[Collection entries]
#####

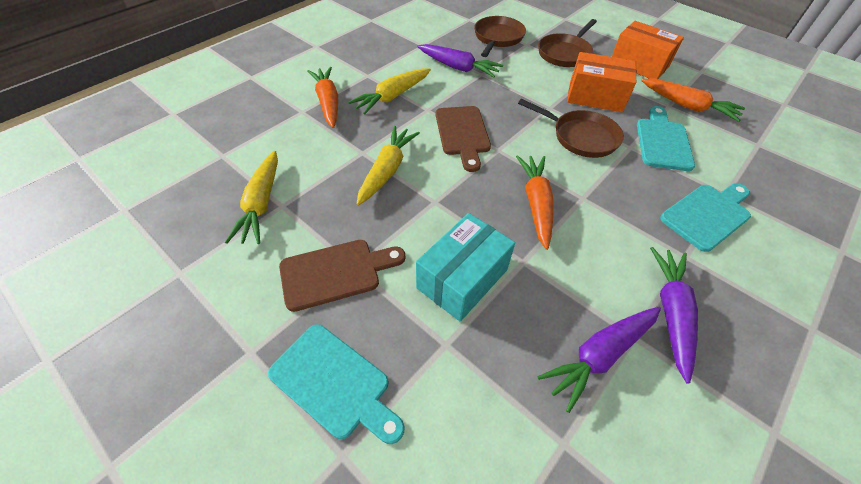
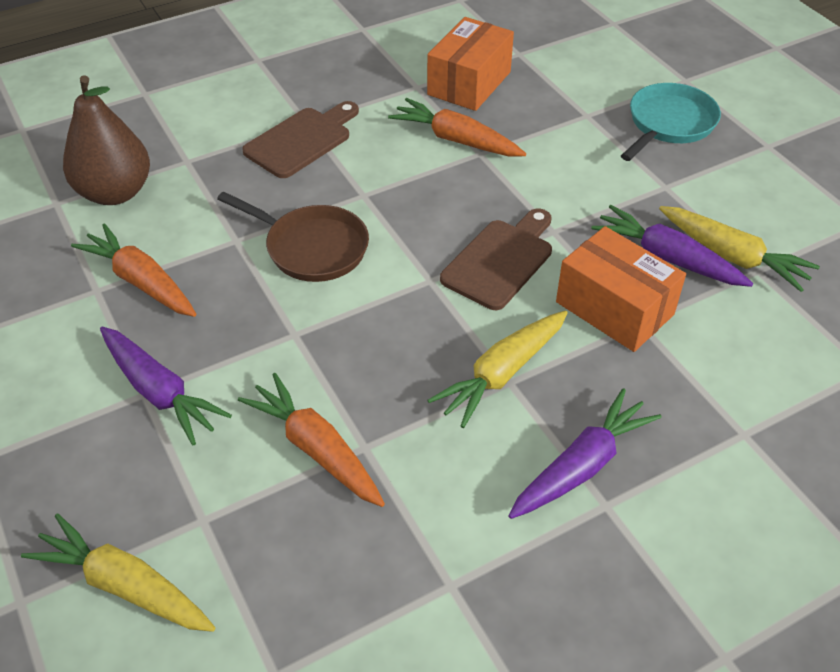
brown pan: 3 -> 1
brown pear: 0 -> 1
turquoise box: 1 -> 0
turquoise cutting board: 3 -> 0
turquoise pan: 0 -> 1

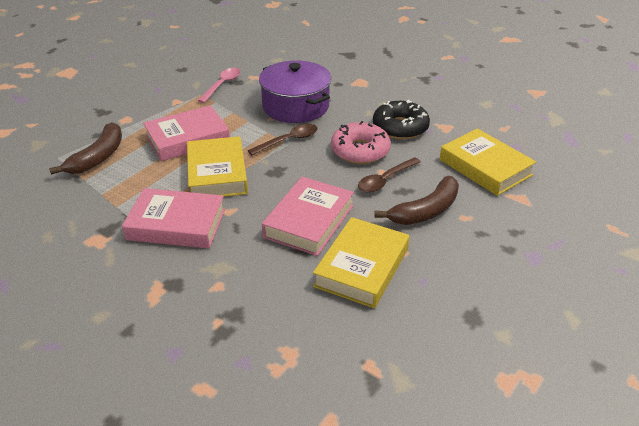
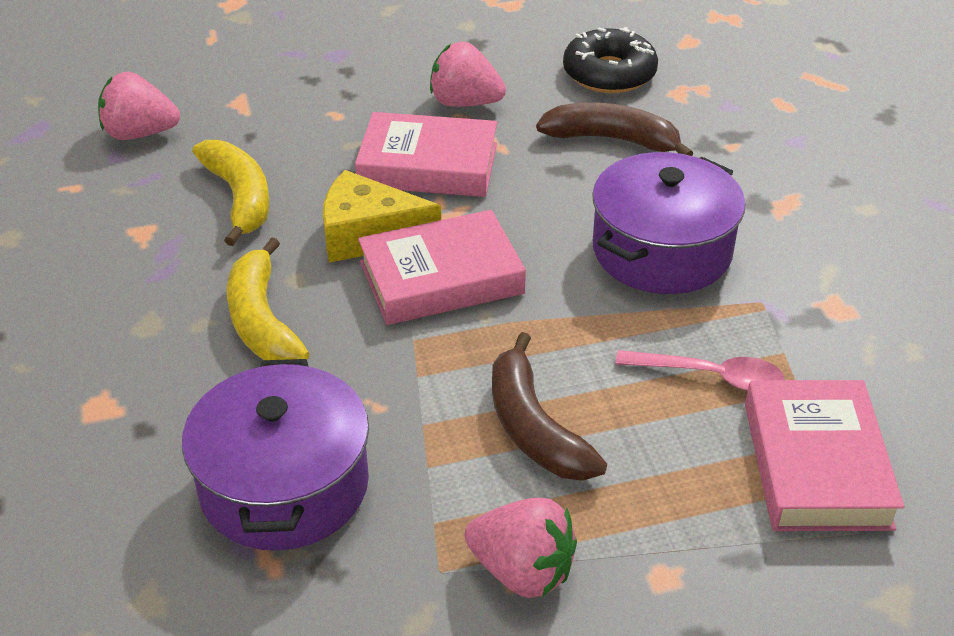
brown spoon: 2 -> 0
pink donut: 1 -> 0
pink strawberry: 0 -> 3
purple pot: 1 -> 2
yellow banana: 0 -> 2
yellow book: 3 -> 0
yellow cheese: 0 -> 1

#####

The answer should be nothing more than the lines from the one with "pink donut: 1 -> 0" through the end of the entries, restated word for word.

--- TASK SOLUTION ---
pink donut: 1 -> 0
pink strawberry: 0 -> 3
purple pot: 1 -> 2
yellow banana: 0 -> 2
yellow book: 3 -> 0
yellow cheese: 0 -> 1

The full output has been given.